What this task involves → Return copies of the lines below that mention "right".

Supplied data →
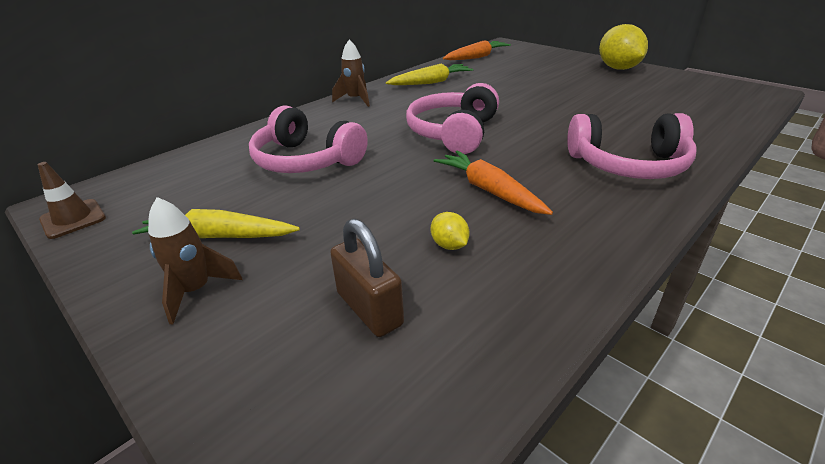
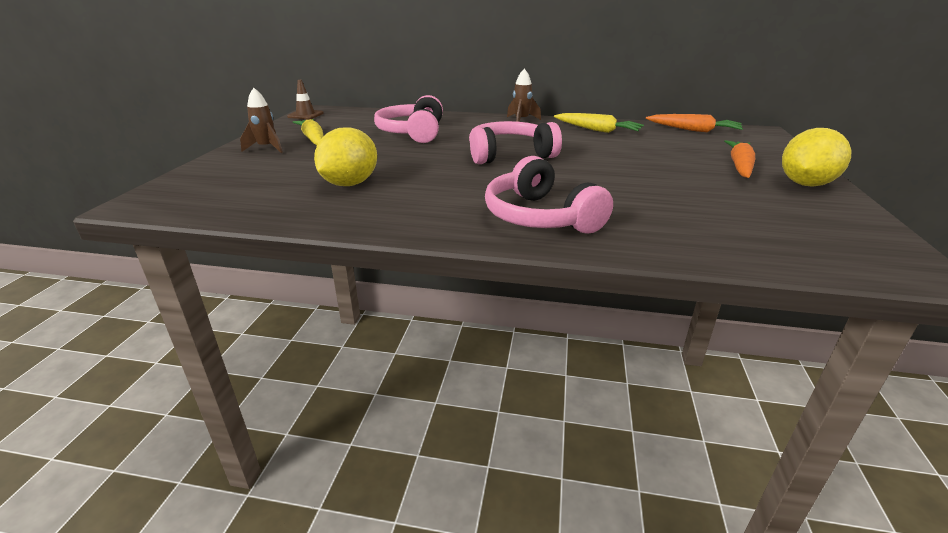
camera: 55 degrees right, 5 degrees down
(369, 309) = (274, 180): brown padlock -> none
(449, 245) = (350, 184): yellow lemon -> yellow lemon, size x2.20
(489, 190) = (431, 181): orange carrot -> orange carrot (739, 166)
* * *
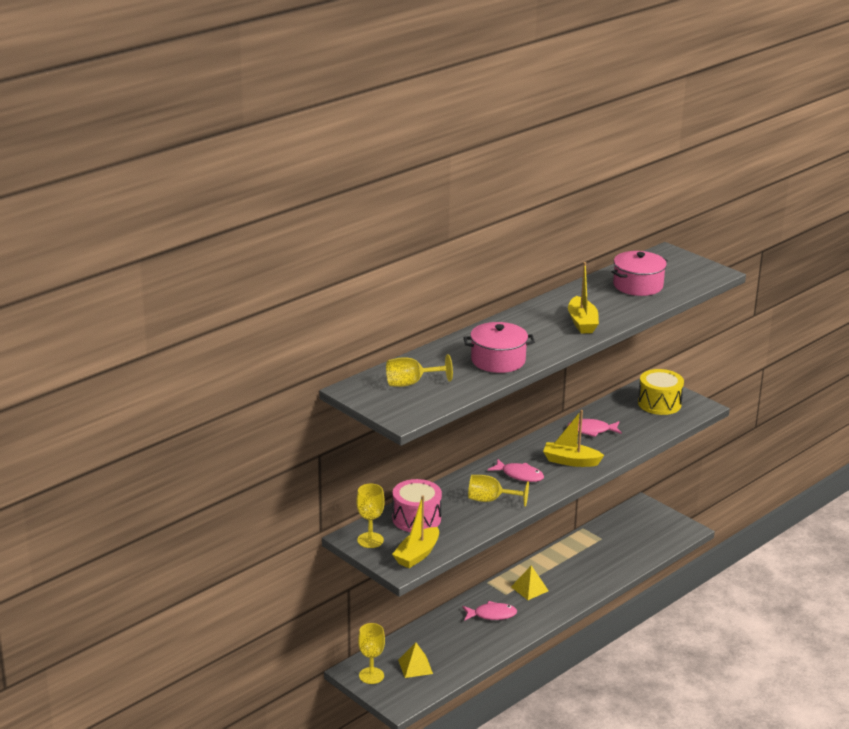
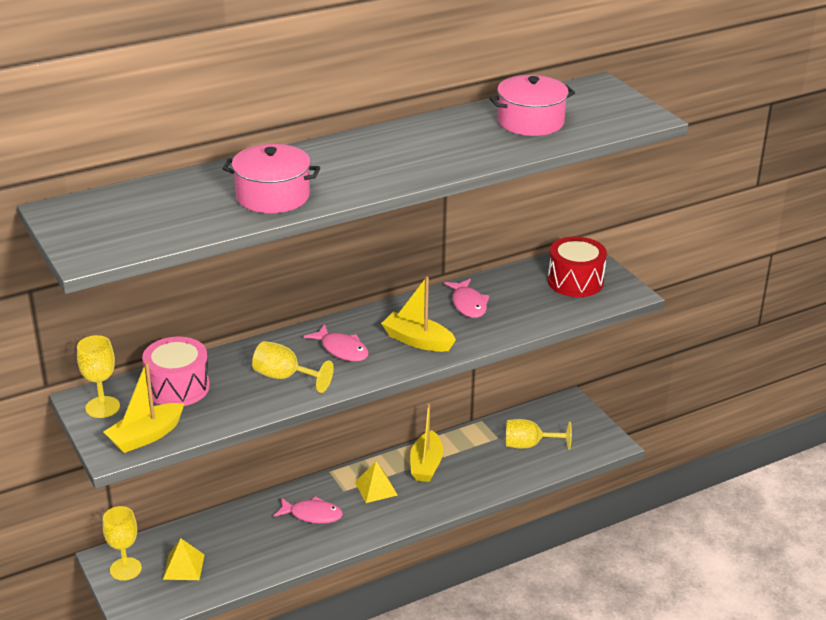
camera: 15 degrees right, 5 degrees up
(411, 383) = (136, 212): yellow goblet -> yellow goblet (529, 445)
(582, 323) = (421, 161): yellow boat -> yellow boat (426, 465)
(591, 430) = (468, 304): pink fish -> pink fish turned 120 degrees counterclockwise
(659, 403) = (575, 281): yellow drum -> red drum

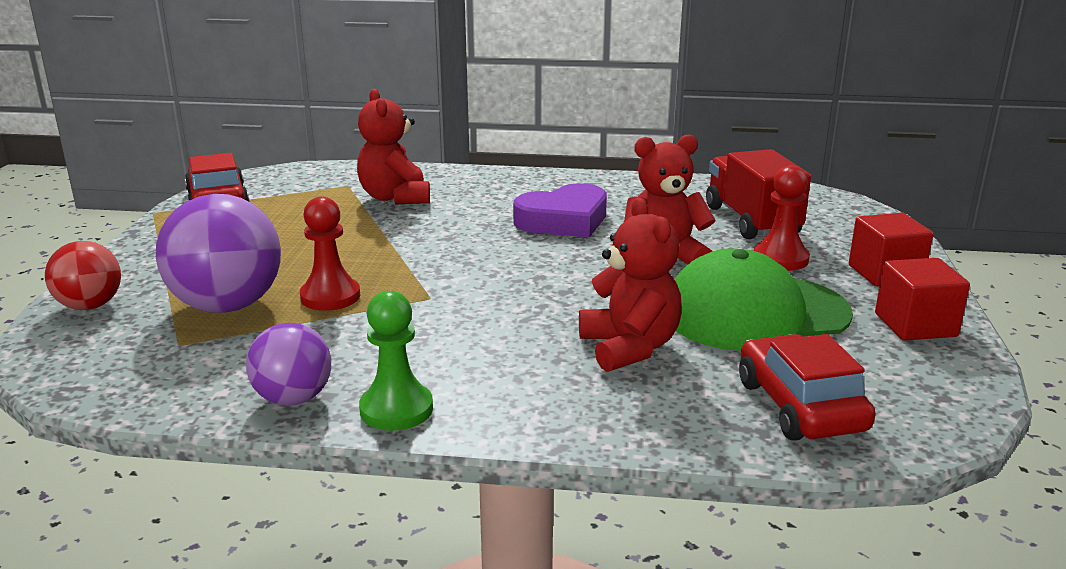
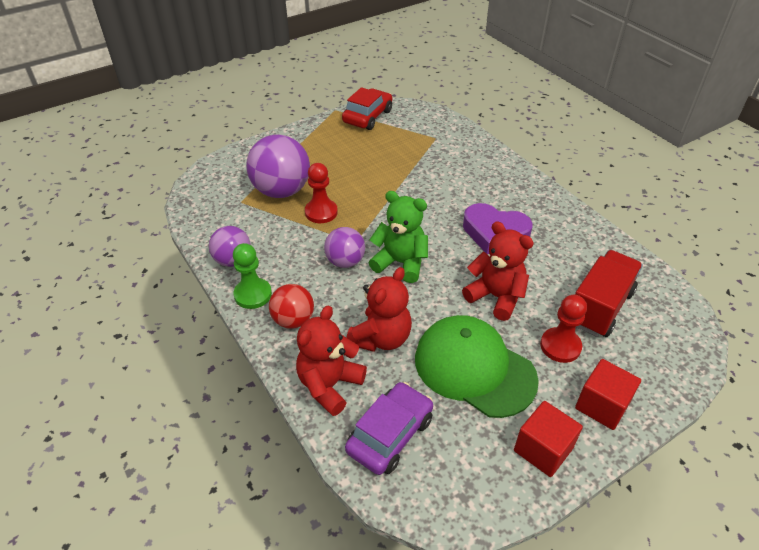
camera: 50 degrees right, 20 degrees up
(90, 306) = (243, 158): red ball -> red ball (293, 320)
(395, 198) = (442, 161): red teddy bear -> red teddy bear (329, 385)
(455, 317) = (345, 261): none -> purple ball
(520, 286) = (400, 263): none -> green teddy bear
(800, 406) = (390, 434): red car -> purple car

Reply to the exercise →
camera: 55 degrees right, 5 degrees down
camera: 15 degrees right, 5 degrees up
camera: 50 degrees right, 20 degrees up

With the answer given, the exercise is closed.